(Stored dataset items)
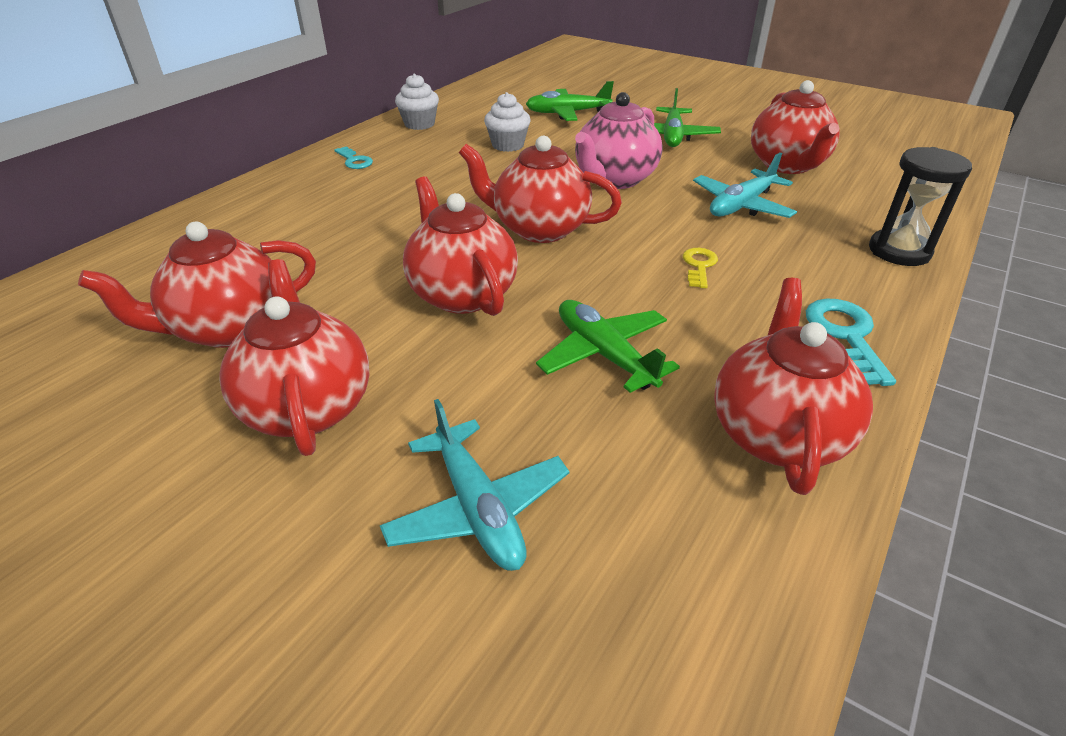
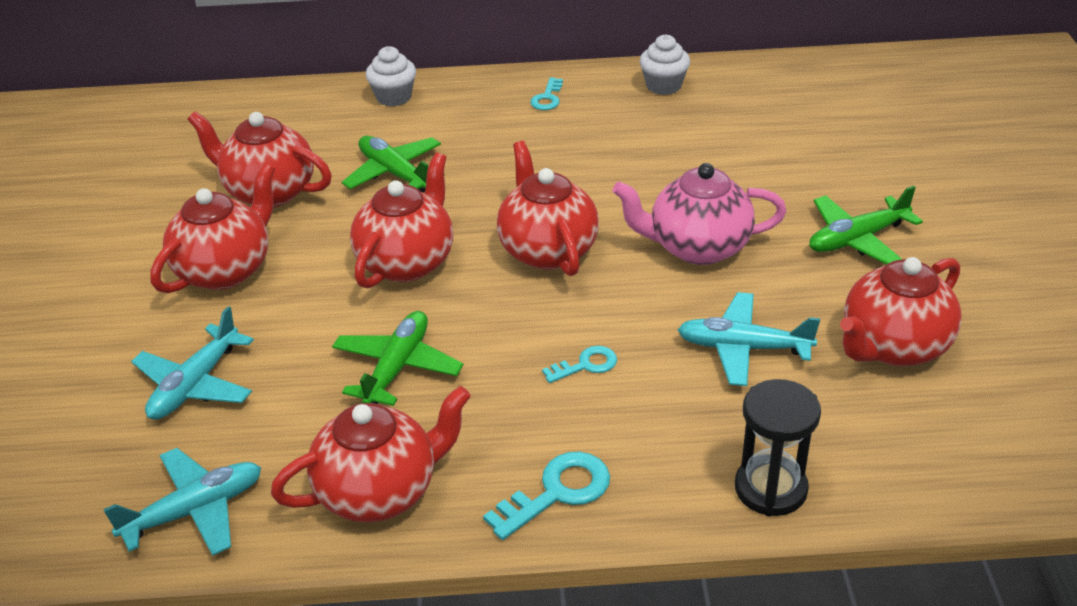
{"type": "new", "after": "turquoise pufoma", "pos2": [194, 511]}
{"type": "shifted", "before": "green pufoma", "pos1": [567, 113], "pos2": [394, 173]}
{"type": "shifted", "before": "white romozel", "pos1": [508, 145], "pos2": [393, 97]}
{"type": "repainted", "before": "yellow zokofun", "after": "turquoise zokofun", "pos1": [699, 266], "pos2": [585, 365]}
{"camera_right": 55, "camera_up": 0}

* Exercise details *
Across the data, pull every line containing the string "after".

* Solution *
{"type": "new", "after": "turquoise pufoma", "pos2": [194, 511]}
{"type": "repainted", "before": "yellow zokofun", "after": "turquoise zokofun", "pos1": [699, 266], "pos2": [585, 365]}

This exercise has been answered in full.